◆ **Work required**:
Give the lines below again with every "coordinate" replaced by "position" and nothing else changed, leaving out the pictures.

◆ **Available data**:

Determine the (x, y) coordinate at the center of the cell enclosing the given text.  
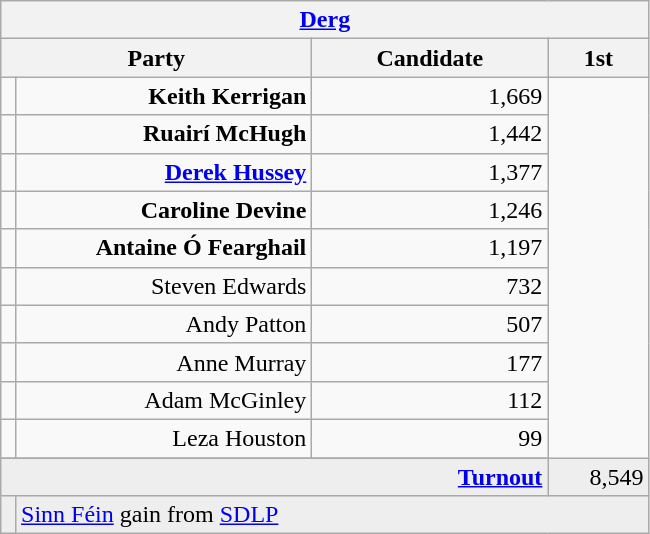
Caroline Devine (164, 210)
Party (156, 58)
1,246 (430, 210)
8,549 (598, 477)
Steven Edwards (164, 286)
99 (430, 438)
Candidate (430, 58)
507 (430, 324)
Sinn Féin gain from SDLP (332, 515)
1,377 (430, 172)
Keith Kerrigan (164, 96)
1,197 (430, 248)
Turnout (274, 477)
Antaine Ó Fearghail (164, 248)
Andy Patton (164, 324)
Derek Hussey (164, 172)
732 (430, 286)
1,442 (430, 134)
Ruairí McHugh (164, 134)
1,669 (430, 96)
Leza Houston (164, 438)
Anne Murray (164, 362)
Derg (325, 20)
177 (430, 362)
1st (598, 58)
Adam McGinley (164, 400)
112 (430, 400)
Pinpoint the cell where the given text exists, returning its [X, Y] midpoint coordinate. 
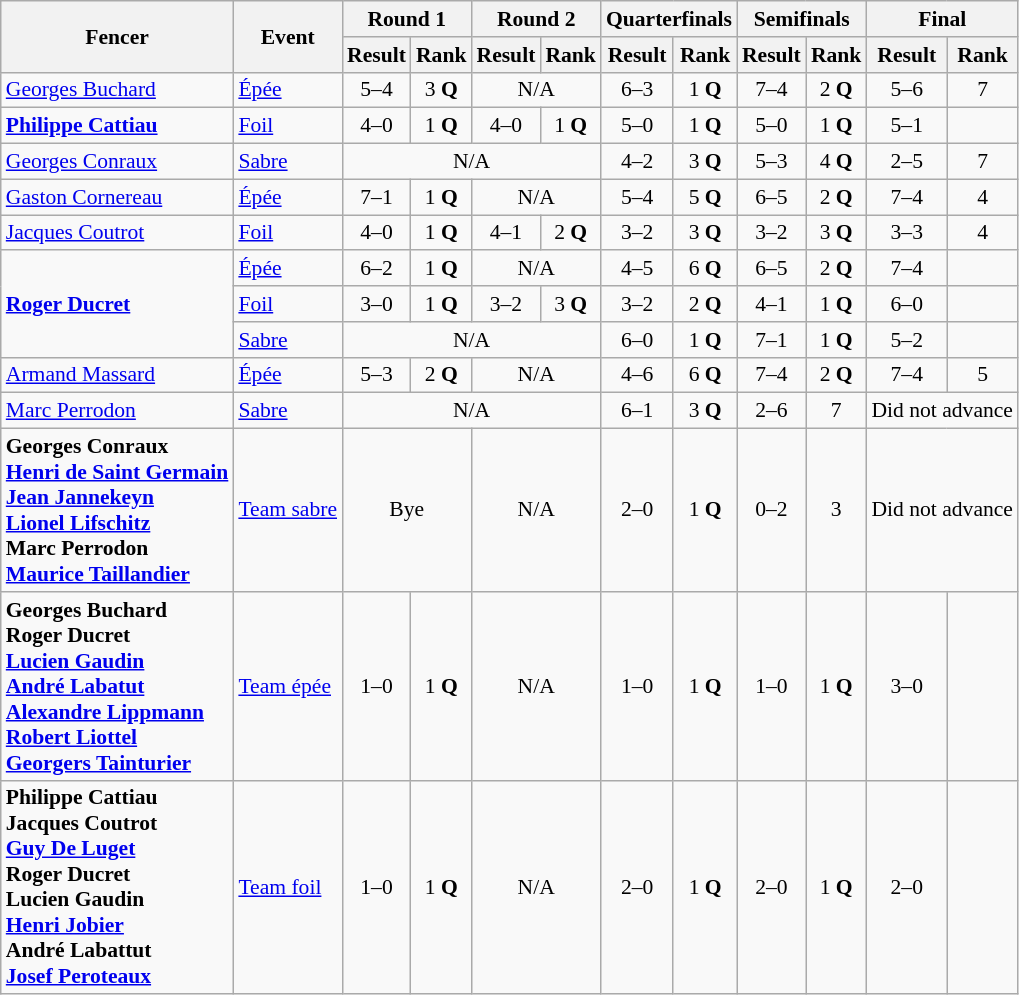
4–2 [637, 162]
5 [982, 375]
Bye [406, 510]
Georges Buchard [118, 90]
5–6 [906, 90]
3 [836, 510]
Georges Buchard Roger Ducret Lucien Gaudin André Labatut Alexandre Lippmann Robert Liottel Georgers Tainturier [118, 686]
Team sabre [288, 510]
5–1 [906, 126]
5–2 [906, 340]
4–5 [637, 269]
2–6 [772, 411]
Roger Ducret [118, 304]
Event [288, 36]
Round 1 [406, 19]
Final [942, 19]
6–1 [637, 411]
Semifinals [802, 19]
6–3 [637, 90]
0–2 [772, 510]
Marc Perrodon [118, 411]
6–2 [376, 269]
4 Q [836, 162]
Georges Conraux [118, 162]
3–3 [906, 233]
Fencer [118, 36]
Quarterfinals [669, 19]
Team épée [288, 686]
Philippe Cattiau Jacques Coutrot Guy De Luget Roger Ducret Lucien Gaudin Henri Jobier André Labattut Josef Peroteaux [118, 887]
5 Q [705, 197]
Philippe Cattiau [118, 126]
2–5 [906, 162]
Gaston Cornereau [118, 197]
Jacques Coutrot [118, 233]
Round 2 [536, 19]
4–6 [637, 375]
Team foil [288, 887]
Armand Massard [118, 375]
Georges Conraux Henri de Saint Germain Jean Jannekeyn Lionel Lifschitz Marc Perrodon Maurice Taillandier [118, 510]
Provide the (x, y) coordinate of the cell's center where the given text is located.  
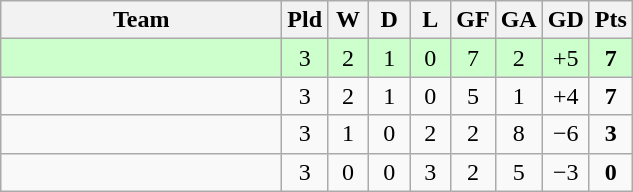
L (430, 20)
+5 (566, 58)
GA (518, 20)
−3 (566, 172)
D (390, 20)
Team (142, 20)
8 (518, 134)
Pld (305, 20)
−6 (566, 134)
W (348, 20)
GD (566, 20)
GF (473, 20)
Pts (610, 20)
+4 (566, 96)
Scan for the cell matching the given text and deliver its [x, y] coordinate at center. 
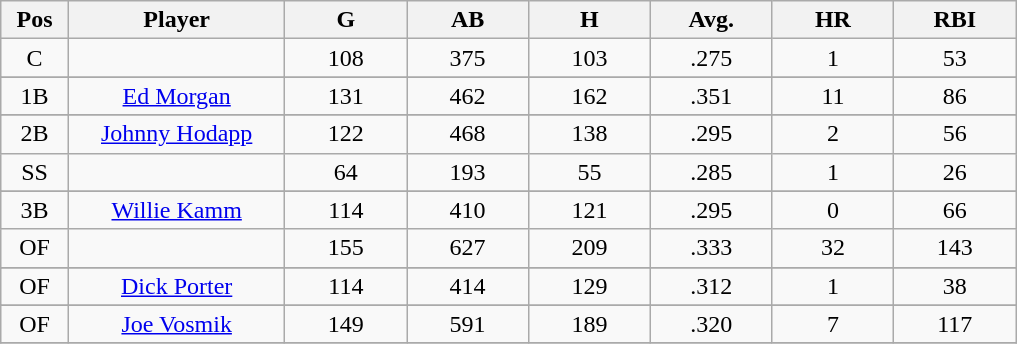
38 [955, 286]
468 [468, 134]
66 [955, 210]
122 [346, 134]
7 [833, 324]
2B [35, 134]
HR [833, 20]
32 [833, 248]
.320 [711, 324]
627 [468, 248]
Joe Vosmik [176, 324]
55 [589, 172]
C [35, 58]
0 [833, 210]
129 [589, 286]
H [589, 20]
591 [468, 324]
56 [955, 134]
1B [35, 96]
SS [35, 172]
11 [833, 96]
108 [346, 58]
Player [176, 20]
375 [468, 58]
410 [468, 210]
117 [955, 324]
26 [955, 172]
143 [955, 248]
.351 [711, 96]
Pos [35, 20]
414 [468, 286]
86 [955, 96]
131 [346, 96]
193 [468, 172]
2 [833, 134]
64 [346, 172]
AB [468, 20]
Ed Morgan [176, 96]
G [346, 20]
.275 [711, 58]
Johnny Hodapp [176, 134]
.312 [711, 286]
Willie Kamm [176, 210]
53 [955, 58]
Avg. [711, 20]
3B [35, 210]
209 [589, 248]
462 [468, 96]
Dick Porter [176, 286]
.333 [711, 248]
189 [589, 324]
.285 [711, 172]
121 [589, 210]
RBI [955, 20]
149 [346, 324]
103 [589, 58]
155 [346, 248]
162 [589, 96]
138 [589, 134]
Return [x, y] of the center of cell containing provided text 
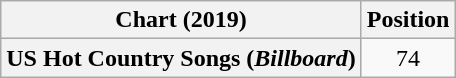
Chart (2019) [181, 20]
74 [408, 58]
US Hot Country Songs (Billboard) [181, 58]
Position [408, 20]
From the cell containing the given text, extract its center point as (x, y) coordinate. 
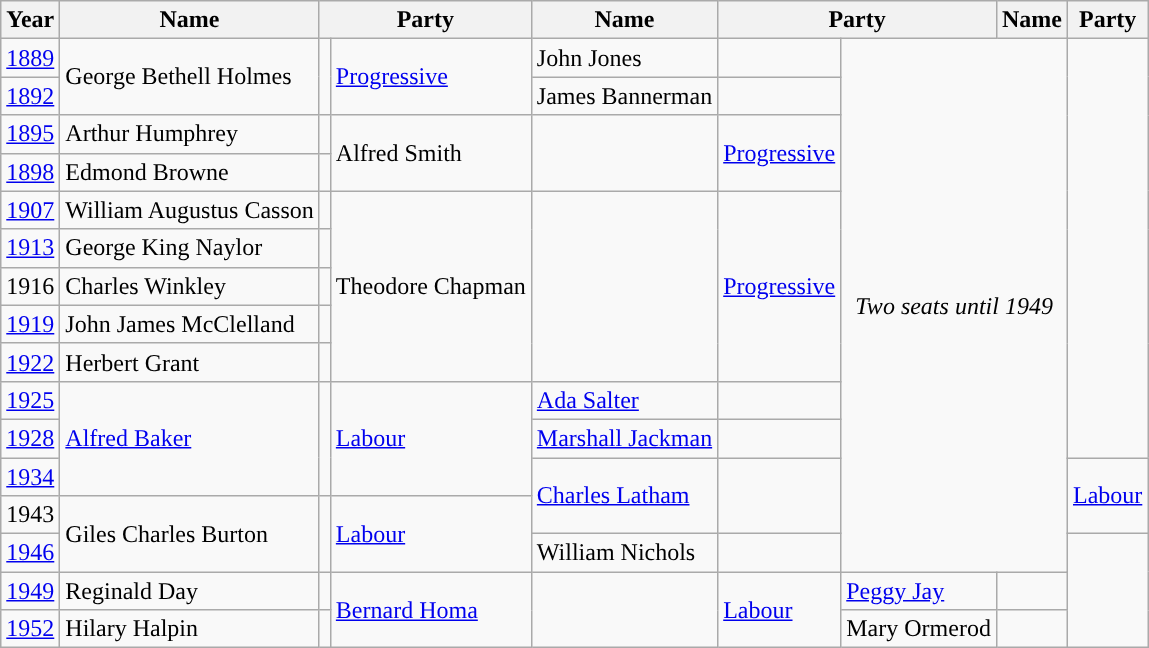
Bernard Homa (430, 610)
1892 (30, 96)
1922 (30, 362)
Arthur Humphrey (190, 134)
Year (30, 20)
1943 (30, 515)
John Jones (624, 58)
Reginald Day (190, 591)
1916 (30, 286)
Alfred Baker (190, 438)
1913 (30, 248)
1934 (30, 477)
James Bannerman (624, 96)
1919 (30, 324)
William Augustus Casson (190, 210)
Hilary Halpin (190, 629)
William Nichols (624, 553)
Alfred Smith (430, 153)
Mary Ormerod (919, 629)
1895 (30, 134)
Herbert Grant (190, 362)
1925 (30, 400)
1907 (30, 210)
1889 (30, 58)
Marshall Jackman (624, 438)
Charles Latham (624, 496)
1952 (30, 629)
John James McClelland (190, 324)
Giles Charles Burton (190, 534)
Edmond Browne (190, 172)
George King Naylor (190, 248)
1898 (30, 172)
1928 (30, 438)
1946 (30, 553)
1949 (30, 591)
Ada Salter (624, 400)
Charles Winkley (190, 286)
Two seats until 1949 (954, 306)
George Bethell Holmes (190, 77)
Peggy Jay (919, 591)
Theodore Chapman (430, 286)
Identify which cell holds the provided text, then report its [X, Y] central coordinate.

◆ **Reply to the task**:
Determine the (x, y) position at the center of the cell enclosing the given text.  
Caroline Devine (164, 210)
Party (156, 58)
1,246 (430, 210)
8,549 (598, 477)
Steven Edwards (164, 286)
99 (430, 438)
Candidate (430, 58)
507 (430, 324)
Sinn Féin gain from SDLP (332, 515)
1,377 (430, 172)
Keith Kerrigan (164, 96)
1,197 (430, 248)
Turnout (274, 477)
Antaine Ó Fearghail (164, 248)
Andy Patton (164, 324)
Derek Hussey (164, 172)
732 (430, 286)
1,442 (430, 134)
Ruairí McHugh (164, 134)
1,669 (430, 96)
Leza Houston (164, 438)
Anne Murray (164, 362)
Derg (325, 20)
177 (430, 362)
1st (598, 58)
Adam McGinley (164, 400)
112 (430, 400)
Pinpoint the cell where the given text exists, returning its [X, Y] midpoint position. 
4–2 [637, 162]
5 [982, 375]
Bye [406, 510]
Georges Buchard [118, 90]
5–6 [906, 90]
3 [836, 510]
Georges Buchard Roger Ducret Lucien Gaudin André Labatut Alexandre Lippmann Robert Liottel Georgers Tainturier [118, 686]
Team sabre [288, 510]
5–1 [906, 126]
5–2 [906, 340]
4–5 [637, 269]
2–6 [772, 411]
Roger Ducret [118, 304]
Event [288, 36]
Round 1 [406, 19]
Final [942, 19]
6–1 [637, 411]
Semifinals [802, 19]
6–3 [637, 90]
0–2 [772, 510]
Marc Perrodon [118, 411]
6–2 [376, 269]
4 Q [836, 162]
Georges Conraux [118, 162]
3–3 [906, 233]
Fencer [118, 36]
Quarterfinals [669, 19]
Team épée [288, 686]
Philippe Cattiau Jacques Coutrot Guy De Luget Roger Ducret Lucien Gaudin Henri Jobier André Labattut Josef Peroteaux [118, 887]
5 Q [705, 197]
Philippe Cattiau [118, 126]
2–5 [906, 162]
Gaston Cornereau [118, 197]
Jacques Coutrot [118, 233]
Round 2 [536, 19]
4–6 [637, 375]
Team foil [288, 887]
Armand Massard [118, 375]
Georges Conraux Henri de Saint Germain Jean Jannekeyn Lionel Lifschitz Marc Perrodon Maurice Taillandier [118, 510]
Provide the (x, y) position of the cell's center where the given text is located.  
L (430, 20)
+5 (566, 58)
GA (518, 20)
−3 (566, 172)
D (390, 20)
Team (142, 20)
8 (518, 134)
Pld (305, 20)
−6 (566, 134)
W (348, 20)
GD (566, 20)
GF (473, 20)
Pts (610, 20)
+4 (566, 96)
Scan for the cell matching the given text and deliver its [x, y] position at center. 
38 [955, 286]
468 [468, 134]
66 [955, 210]
122 [346, 134]
7 [833, 324]
2B [35, 134]
HR [833, 20]
32 [833, 248]
.320 [711, 324]
627 [468, 248]
Joe Vosmik [176, 324]
55 [589, 172]
C [35, 58]
0 [833, 210]
129 [589, 286]
H [589, 20]
591 [468, 324]
56 [955, 134]
1B [35, 96]
SS [35, 172]
11 [833, 96]
108 [346, 58]
Player [176, 20]
375 [468, 58]
410 [468, 210]
117 [955, 324]
26 [955, 172]
143 [955, 248]
.351 [711, 96]
Pos [35, 20]
414 [468, 286]
86 [955, 96]
131 [346, 96]
193 [468, 172]
2 [833, 134]
64 [346, 172]
AB [468, 20]
Ed Morgan [176, 96]
G [346, 20]
.275 [711, 58]
Johnny Hodapp [176, 134]
.312 [711, 286]
Willie Kamm [176, 210]
53 [955, 58]
Avg. [711, 20]
3B [35, 210]
209 [589, 248]
462 [468, 96]
Dick Porter [176, 286]
.333 [711, 248]
189 [589, 324]
.285 [711, 172]
121 [589, 210]
RBI [955, 20]
149 [346, 324]
103 [589, 58]
155 [346, 248]
162 [589, 96]
138 [589, 134]
Return [x, y] of the center of cell containing provided text 
Chart (2019) [181, 20]
74 [408, 58]
US Hot Country Songs (Billboard) [181, 58]
Position [408, 20]
From the cell containing the given text, extract its center point as (x, y) position. 
Bernard Homa (430, 610)
1892 (30, 96)
1922 (30, 362)
Arthur Humphrey (190, 134)
Year (30, 20)
1943 (30, 515)
John Jones (624, 58)
Reginald Day (190, 591)
1916 (30, 286)
Alfred Baker (190, 438)
1913 (30, 248)
1934 (30, 477)
James Bannerman (624, 96)
1919 (30, 324)
William Augustus Casson (190, 210)
Hilary Halpin (190, 629)
William Nichols (624, 553)
Alfred Smith (430, 153)
Mary Ormerod (919, 629)
1895 (30, 134)
Herbert Grant (190, 362)
1925 (30, 400)
1907 (30, 210)
1889 (30, 58)
Marshall Jackman (624, 438)
Charles Latham (624, 496)
1952 (30, 629)
John James McClelland (190, 324)
Giles Charles Burton (190, 534)
Edmond Browne (190, 172)
George King Naylor (190, 248)
1898 (30, 172)
1928 (30, 438)
1946 (30, 553)
1949 (30, 591)
Ada Salter (624, 400)
Charles Winkley (190, 286)
Two seats until 1949 (954, 306)
George Bethell Holmes (190, 77)
Peggy Jay (919, 591)
Theodore Chapman (430, 286)
Identify which cell holds the provided text, then report its [X, Y] central position.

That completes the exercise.